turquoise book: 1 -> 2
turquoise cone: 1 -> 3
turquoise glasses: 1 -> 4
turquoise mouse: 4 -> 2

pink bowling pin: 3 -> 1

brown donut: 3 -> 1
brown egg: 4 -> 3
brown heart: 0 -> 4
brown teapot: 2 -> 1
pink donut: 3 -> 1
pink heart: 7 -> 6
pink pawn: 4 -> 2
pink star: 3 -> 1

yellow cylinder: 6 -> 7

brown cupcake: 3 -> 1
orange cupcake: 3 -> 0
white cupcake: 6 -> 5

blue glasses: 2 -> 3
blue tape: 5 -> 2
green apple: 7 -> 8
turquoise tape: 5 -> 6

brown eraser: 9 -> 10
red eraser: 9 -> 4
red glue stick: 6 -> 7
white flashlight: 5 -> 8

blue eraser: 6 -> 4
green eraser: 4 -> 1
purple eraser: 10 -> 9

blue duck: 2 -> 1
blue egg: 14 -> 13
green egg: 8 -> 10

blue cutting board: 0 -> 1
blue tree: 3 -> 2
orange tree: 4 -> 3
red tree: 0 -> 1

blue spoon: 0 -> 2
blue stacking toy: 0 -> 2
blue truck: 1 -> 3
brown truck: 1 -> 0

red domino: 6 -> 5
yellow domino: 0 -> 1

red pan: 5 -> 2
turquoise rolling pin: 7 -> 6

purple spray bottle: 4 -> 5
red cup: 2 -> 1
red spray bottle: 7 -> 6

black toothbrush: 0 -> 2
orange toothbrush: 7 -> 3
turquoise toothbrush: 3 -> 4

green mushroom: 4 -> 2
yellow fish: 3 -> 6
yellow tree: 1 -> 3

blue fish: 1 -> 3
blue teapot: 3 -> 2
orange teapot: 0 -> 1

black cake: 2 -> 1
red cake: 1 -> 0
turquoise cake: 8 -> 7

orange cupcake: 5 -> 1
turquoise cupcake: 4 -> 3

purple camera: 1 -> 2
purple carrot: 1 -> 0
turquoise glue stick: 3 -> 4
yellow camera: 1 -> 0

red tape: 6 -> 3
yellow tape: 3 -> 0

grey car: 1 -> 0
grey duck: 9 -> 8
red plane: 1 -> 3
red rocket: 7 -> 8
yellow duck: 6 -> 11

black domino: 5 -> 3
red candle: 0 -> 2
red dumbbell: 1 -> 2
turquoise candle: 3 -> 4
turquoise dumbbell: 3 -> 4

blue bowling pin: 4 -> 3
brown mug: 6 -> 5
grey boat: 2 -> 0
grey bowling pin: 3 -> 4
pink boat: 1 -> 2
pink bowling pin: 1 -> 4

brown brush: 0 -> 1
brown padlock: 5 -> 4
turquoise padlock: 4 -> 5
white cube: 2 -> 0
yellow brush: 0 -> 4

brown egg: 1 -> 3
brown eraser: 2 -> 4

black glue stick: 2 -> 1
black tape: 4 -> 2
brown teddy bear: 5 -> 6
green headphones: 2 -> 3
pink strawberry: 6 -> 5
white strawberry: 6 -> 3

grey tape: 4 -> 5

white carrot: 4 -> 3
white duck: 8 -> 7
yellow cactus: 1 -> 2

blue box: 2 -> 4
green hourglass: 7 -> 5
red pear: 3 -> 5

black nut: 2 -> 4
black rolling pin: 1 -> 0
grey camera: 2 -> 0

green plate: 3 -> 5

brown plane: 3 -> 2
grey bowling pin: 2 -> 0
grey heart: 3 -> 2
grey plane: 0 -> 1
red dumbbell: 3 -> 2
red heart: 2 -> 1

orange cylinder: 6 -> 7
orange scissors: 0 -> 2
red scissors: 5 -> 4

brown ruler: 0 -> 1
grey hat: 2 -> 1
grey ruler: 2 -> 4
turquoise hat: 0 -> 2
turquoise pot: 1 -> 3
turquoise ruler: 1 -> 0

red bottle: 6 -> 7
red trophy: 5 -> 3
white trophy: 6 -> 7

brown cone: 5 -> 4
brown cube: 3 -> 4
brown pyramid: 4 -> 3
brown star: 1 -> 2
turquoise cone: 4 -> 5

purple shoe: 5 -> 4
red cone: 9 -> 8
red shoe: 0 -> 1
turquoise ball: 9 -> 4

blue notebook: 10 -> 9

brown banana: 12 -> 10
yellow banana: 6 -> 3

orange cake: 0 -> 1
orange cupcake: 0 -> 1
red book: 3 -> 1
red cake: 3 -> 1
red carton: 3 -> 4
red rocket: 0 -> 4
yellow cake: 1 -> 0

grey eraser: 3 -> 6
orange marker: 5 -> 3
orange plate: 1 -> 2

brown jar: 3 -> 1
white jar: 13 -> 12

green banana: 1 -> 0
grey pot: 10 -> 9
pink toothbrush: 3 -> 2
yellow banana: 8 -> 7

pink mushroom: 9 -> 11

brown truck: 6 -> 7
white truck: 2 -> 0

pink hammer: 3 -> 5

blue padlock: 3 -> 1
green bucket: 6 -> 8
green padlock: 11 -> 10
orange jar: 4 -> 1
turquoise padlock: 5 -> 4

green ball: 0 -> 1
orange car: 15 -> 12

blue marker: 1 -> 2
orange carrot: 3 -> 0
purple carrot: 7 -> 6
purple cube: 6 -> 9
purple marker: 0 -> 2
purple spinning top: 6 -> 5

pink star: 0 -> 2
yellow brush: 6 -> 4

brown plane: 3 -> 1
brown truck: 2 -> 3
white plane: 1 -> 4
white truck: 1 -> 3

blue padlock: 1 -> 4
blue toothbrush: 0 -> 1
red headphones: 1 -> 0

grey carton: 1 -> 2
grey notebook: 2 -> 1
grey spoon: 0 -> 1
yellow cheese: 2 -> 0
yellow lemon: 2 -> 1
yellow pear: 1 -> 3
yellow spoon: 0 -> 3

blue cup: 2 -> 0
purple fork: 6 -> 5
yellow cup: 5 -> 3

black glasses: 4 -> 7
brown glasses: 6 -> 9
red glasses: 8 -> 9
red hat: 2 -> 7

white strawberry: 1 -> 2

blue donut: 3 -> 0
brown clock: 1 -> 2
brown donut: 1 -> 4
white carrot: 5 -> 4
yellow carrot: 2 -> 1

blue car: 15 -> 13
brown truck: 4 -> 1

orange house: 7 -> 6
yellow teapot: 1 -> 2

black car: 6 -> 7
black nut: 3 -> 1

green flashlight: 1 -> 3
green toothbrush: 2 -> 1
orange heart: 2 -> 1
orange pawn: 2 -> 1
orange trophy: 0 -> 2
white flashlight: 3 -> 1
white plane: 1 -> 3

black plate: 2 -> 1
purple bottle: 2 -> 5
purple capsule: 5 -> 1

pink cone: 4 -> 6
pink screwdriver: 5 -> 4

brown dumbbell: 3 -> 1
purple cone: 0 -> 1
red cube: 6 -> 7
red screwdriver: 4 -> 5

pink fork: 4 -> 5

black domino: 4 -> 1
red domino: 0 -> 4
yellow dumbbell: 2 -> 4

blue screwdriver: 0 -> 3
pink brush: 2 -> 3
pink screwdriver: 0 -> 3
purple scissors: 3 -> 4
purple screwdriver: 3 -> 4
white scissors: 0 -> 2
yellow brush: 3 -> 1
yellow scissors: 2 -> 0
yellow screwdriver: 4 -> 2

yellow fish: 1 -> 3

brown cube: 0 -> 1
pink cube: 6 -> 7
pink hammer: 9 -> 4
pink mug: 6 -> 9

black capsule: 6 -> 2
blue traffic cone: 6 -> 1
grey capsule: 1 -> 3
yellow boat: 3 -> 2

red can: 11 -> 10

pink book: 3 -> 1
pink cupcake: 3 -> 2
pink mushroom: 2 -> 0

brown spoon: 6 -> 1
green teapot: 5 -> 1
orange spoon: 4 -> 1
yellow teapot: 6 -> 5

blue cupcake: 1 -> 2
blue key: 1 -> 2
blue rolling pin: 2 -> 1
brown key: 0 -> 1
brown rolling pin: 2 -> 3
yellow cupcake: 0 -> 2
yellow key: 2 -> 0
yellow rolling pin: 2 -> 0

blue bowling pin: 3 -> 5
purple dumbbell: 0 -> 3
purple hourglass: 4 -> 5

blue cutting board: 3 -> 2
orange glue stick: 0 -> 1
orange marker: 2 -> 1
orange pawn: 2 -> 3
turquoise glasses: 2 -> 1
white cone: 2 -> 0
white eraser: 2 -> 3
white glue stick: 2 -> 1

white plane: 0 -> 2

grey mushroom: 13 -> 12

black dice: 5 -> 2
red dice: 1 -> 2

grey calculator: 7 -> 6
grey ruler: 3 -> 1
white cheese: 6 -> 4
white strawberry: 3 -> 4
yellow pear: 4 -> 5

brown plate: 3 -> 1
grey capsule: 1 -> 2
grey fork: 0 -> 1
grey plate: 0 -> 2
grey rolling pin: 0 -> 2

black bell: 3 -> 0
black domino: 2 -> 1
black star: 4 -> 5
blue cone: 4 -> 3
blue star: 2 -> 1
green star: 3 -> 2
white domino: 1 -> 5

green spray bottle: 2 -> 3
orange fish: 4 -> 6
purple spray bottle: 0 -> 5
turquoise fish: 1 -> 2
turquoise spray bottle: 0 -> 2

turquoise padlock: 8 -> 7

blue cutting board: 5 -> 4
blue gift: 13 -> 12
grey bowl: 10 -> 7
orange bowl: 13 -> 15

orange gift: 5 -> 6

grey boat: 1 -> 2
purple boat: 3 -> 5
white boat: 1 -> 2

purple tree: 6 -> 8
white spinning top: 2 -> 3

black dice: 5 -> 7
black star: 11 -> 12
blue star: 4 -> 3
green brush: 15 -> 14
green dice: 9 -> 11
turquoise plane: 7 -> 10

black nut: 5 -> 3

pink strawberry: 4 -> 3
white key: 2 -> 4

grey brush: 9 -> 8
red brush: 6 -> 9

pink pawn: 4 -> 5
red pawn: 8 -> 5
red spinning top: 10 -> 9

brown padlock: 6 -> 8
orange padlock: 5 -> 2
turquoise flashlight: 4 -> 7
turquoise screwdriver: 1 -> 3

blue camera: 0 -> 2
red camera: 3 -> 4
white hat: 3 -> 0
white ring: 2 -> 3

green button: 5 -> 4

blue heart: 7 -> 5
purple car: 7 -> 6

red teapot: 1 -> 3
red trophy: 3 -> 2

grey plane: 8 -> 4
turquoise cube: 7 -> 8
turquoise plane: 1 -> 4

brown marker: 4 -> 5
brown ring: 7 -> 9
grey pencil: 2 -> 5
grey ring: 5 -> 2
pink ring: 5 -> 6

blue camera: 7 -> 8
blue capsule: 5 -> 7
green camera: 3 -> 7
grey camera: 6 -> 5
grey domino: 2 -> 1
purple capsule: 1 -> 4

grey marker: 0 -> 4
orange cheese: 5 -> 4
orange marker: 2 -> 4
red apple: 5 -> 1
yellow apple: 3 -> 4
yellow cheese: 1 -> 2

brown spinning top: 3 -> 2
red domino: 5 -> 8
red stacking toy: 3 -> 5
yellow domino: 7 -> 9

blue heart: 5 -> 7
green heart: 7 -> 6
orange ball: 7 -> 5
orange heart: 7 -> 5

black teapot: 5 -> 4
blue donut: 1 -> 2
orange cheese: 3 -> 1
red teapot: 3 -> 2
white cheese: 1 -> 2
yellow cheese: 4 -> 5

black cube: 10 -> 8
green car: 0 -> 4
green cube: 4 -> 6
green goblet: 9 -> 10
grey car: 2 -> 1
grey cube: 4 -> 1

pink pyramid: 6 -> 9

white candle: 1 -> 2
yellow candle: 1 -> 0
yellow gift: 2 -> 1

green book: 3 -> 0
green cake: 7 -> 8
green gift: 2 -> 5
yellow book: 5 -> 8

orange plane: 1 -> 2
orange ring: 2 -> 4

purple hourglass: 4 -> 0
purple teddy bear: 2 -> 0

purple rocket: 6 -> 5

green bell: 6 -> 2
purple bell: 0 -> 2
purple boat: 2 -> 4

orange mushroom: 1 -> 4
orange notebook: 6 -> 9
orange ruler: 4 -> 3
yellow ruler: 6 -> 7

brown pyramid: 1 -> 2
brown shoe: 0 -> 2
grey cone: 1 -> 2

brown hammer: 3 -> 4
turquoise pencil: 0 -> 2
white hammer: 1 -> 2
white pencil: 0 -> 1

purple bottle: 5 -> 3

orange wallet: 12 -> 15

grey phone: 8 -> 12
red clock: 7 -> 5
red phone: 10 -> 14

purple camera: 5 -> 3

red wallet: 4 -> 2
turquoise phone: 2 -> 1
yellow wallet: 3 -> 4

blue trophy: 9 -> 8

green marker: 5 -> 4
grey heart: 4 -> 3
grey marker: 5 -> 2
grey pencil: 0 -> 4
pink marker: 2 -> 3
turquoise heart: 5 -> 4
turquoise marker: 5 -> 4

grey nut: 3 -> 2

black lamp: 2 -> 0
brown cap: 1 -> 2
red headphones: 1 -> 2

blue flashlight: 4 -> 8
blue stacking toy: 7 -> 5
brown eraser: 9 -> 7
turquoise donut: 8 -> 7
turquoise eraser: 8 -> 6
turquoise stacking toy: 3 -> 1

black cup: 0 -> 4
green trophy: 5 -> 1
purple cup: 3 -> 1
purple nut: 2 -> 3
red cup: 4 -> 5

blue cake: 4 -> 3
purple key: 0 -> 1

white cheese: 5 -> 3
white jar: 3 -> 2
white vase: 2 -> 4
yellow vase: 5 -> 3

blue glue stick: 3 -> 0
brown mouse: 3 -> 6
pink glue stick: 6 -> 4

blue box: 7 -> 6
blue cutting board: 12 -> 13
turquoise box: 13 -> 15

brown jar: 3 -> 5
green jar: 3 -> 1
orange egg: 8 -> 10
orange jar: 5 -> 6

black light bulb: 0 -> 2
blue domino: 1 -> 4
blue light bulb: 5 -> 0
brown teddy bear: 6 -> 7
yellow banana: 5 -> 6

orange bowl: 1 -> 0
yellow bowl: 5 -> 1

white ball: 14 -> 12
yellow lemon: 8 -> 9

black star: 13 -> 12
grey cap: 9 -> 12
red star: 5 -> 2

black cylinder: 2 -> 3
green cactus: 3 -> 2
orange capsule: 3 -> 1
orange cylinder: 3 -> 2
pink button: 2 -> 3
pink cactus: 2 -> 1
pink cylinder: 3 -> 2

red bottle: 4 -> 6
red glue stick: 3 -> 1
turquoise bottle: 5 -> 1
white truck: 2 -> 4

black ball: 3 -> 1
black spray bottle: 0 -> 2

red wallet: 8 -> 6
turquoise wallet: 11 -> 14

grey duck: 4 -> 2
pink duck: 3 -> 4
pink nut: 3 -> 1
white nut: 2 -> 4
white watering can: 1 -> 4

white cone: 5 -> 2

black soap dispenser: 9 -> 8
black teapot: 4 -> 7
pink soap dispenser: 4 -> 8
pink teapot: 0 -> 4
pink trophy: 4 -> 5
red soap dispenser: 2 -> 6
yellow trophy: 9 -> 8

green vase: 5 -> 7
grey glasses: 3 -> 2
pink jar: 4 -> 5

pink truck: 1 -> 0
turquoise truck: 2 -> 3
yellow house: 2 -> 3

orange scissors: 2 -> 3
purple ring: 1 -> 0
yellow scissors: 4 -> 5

WHAT TO WORK ON: For the listing above, print only the lines starting at the line containing "purple spinning top: 6 -> 5" and ending at the line containing "white scissors: 0 -> 2", exactly, both included.

SOLUTION FOR THIS EXERCISE:
purple spinning top: 6 -> 5

pink star: 0 -> 2
yellow brush: 6 -> 4

brown plane: 3 -> 1
brown truck: 2 -> 3
white plane: 1 -> 4
white truck: 1 -> 3

blue padlock: 1 -> 4
blue toothbrush: 0 -> 1
red headphones: 1 -> 0

grey carton: 1 -> 2
grey notebook: 2 -> 1
grey spoon: 0 -> 1
yellow cheese: 2 -> 0
yellow lemon: 2 -> 1
yellow pear: 1 -> 3
yellow spoon: 0 -> 3

blue cup: 2 -> 0
purple fork: 6 -> 5
yellow cup: 5 -> 3

black glasses: 4 -> 7
brown glasses: 6 -> 9
red glasses: 8 -> 9
red hat: 2 -> 7

white strawberry: 1 -> 2

blue donut: 3 -> 0
brown clock: 1 -> 2
brown donut: 1 -> 4
white carrot: 5 -> 4
yellow carrot: 2 -> 1

blue car: 15 -> 13
brown truck: 4 -> 1

orange house: 7 -> 6
yellow teapot: 1 -> 2

black car: 6 -> 7
black nut: 3 -> 1

green flashlight: 1 -> 3
green toothbrush: 2 -> 1
orange heart: 2 -> 1
orange pawn: 2 -> 1
orange trophy: 0 -> 2
white flashlight: 3 -> 1
white plane: 1 -> 3

black plate: 2 -> 1
purple bottle: 2 -> 5
purple capsule: 5 -> 1

pink cone: 4 -> 6
pink screwdriver: 5 -> 4

brown dumbbell: 3 -> 1
purple cone: 0 -> 1
red cube: 6 -> 7
red screwdriver: 4 -> 5

pink fork: 4 -> 5

black domino: 4 -> 1
red domino: 0 -> 4
yellow dumbbell: 2 -> 4

blue screwdriver: 0 -> 3
pink brush: 2 -> 3
pink screwdriver: 0 -> 3
purple scissors: 3 -> 4
purple screwdriver: 3 -> 4
white scissors: 0 -> 2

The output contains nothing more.